WHAT THE TASK ASKS ::
What needs transcribing is the line with "GAS3: MQ-3 -> MQ-135" and every line after it to the end of the records, exactly and alone, with no pictures.

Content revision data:
────────

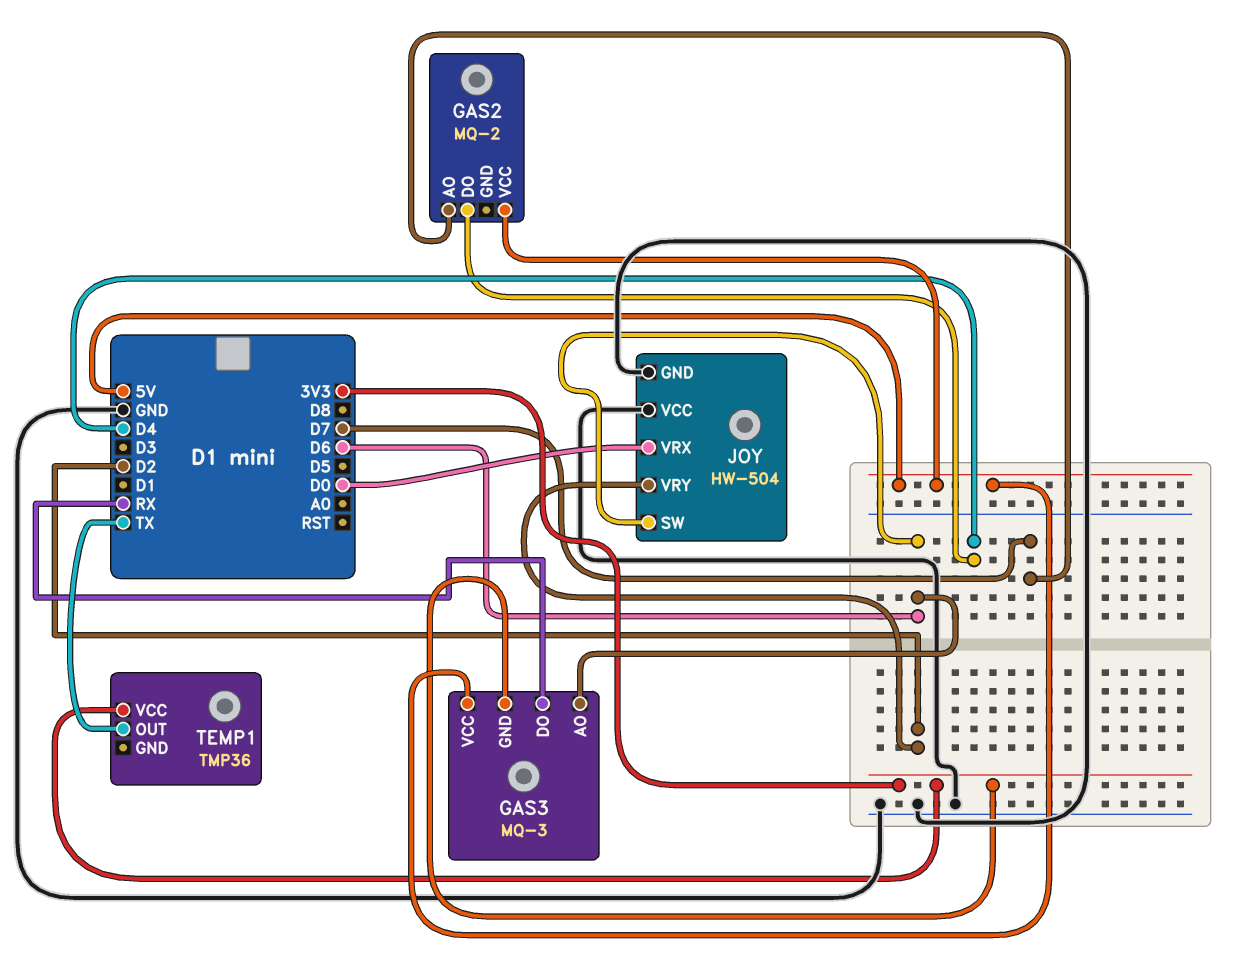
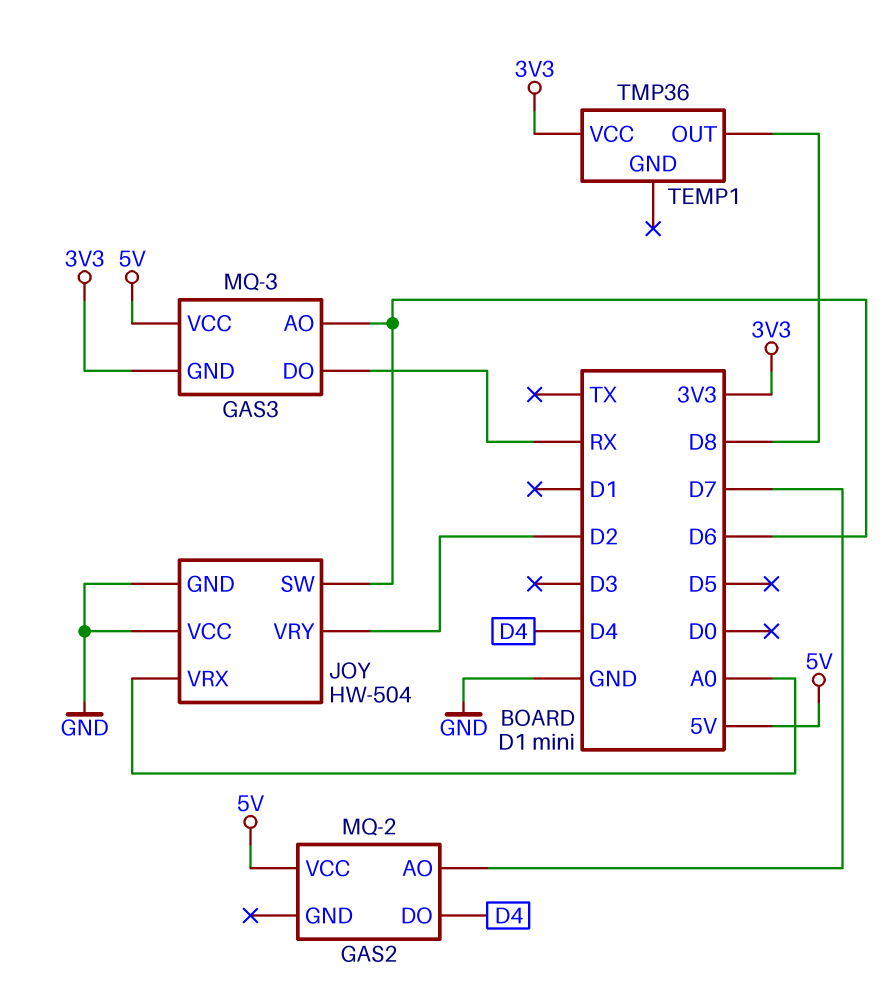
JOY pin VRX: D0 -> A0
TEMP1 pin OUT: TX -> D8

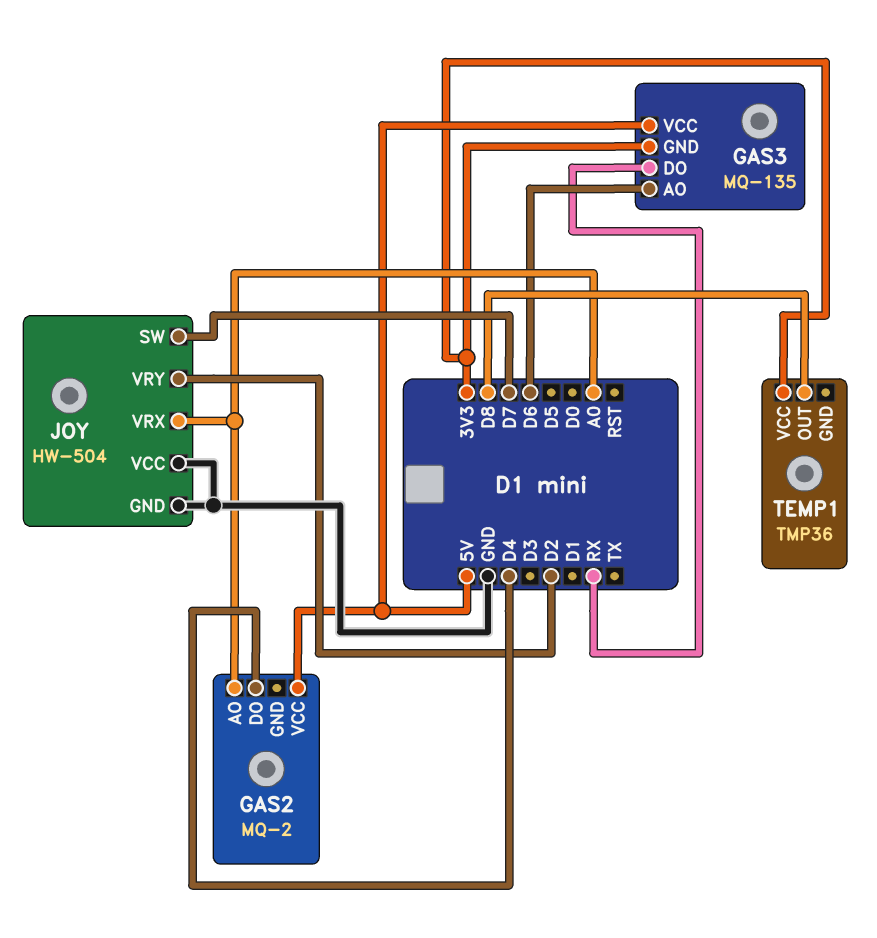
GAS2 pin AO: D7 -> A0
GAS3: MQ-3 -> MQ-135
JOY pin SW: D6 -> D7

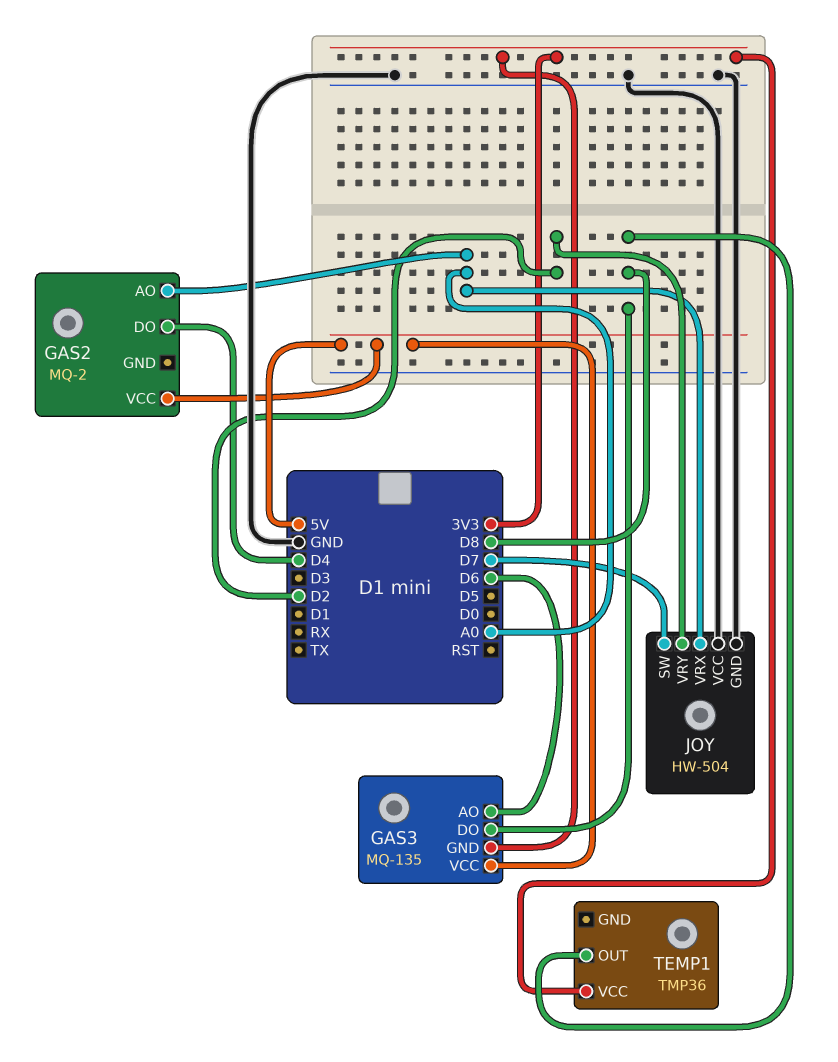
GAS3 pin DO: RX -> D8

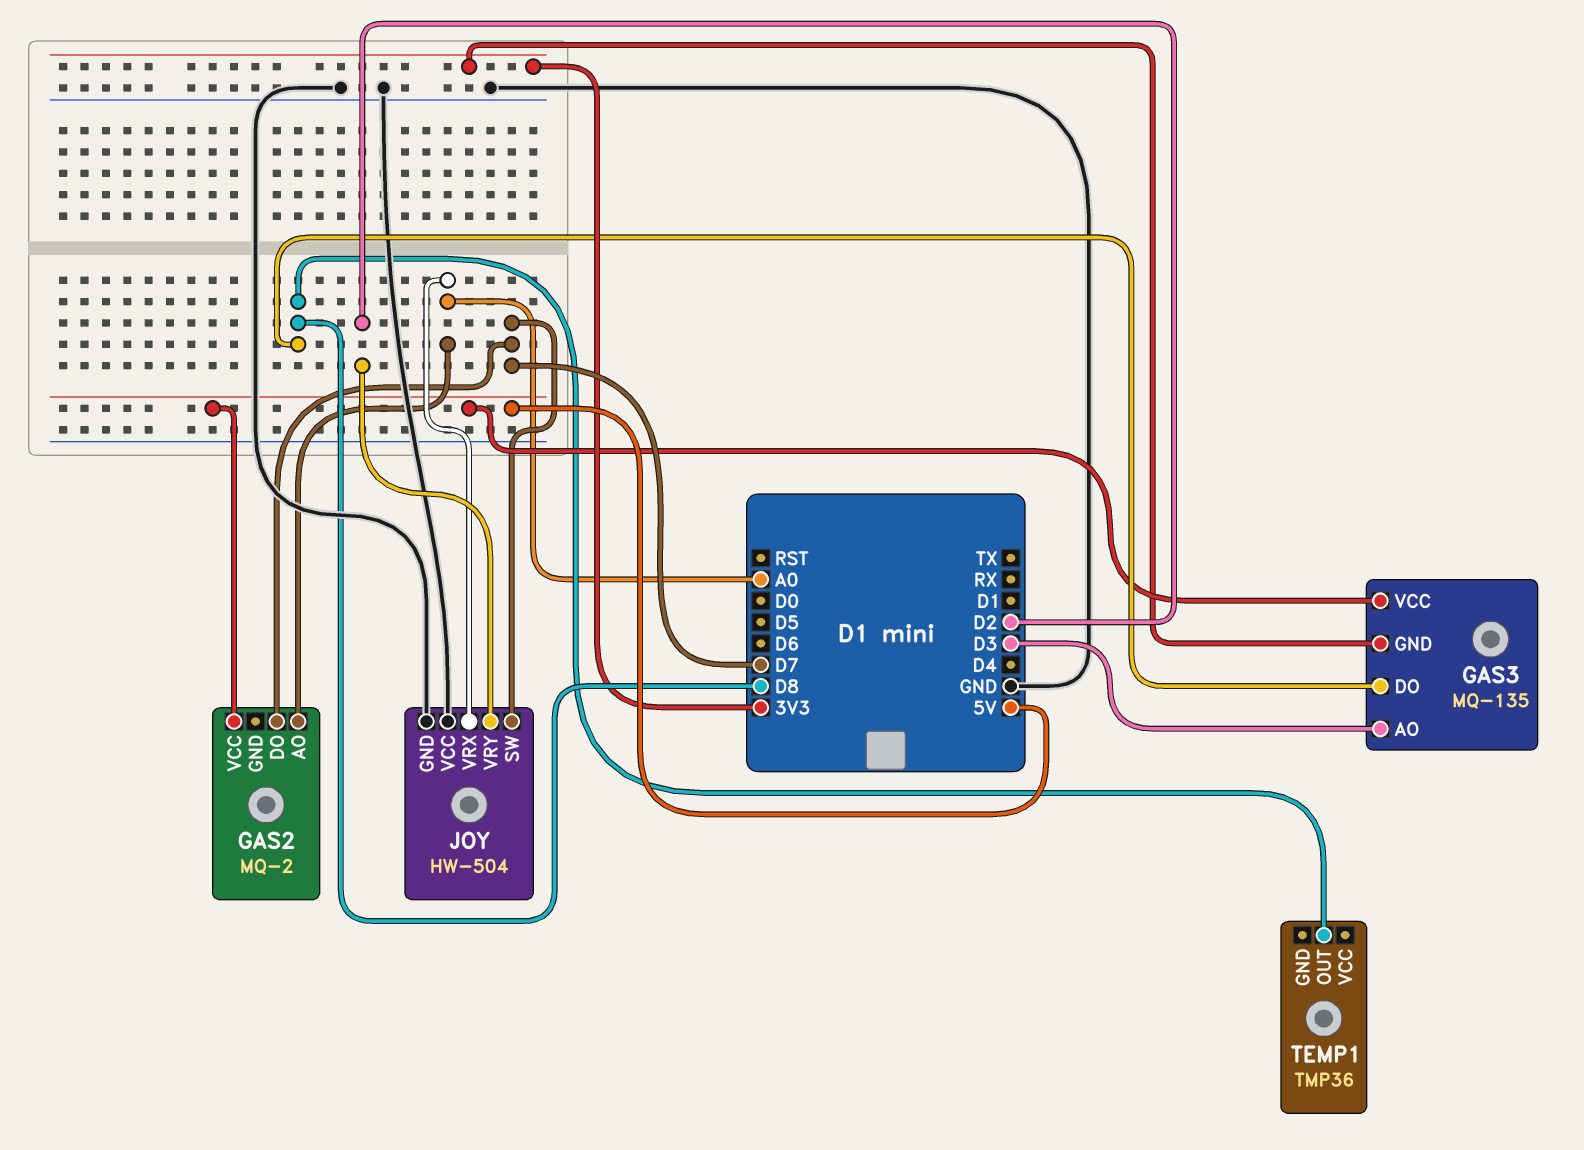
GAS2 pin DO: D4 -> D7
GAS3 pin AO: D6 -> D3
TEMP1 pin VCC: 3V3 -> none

────────

WRITTEN ANSWER ::
GAS3: MQ-3 -> MQ-135
JOY pin SW: D6 -> D7

GAS3 pin DO: RX -> D8

GAS2 pin DO: D4 -> D7
GAS3 pin AO: D6 -> D3
TEMP1 pin VCC: 3V3 -> none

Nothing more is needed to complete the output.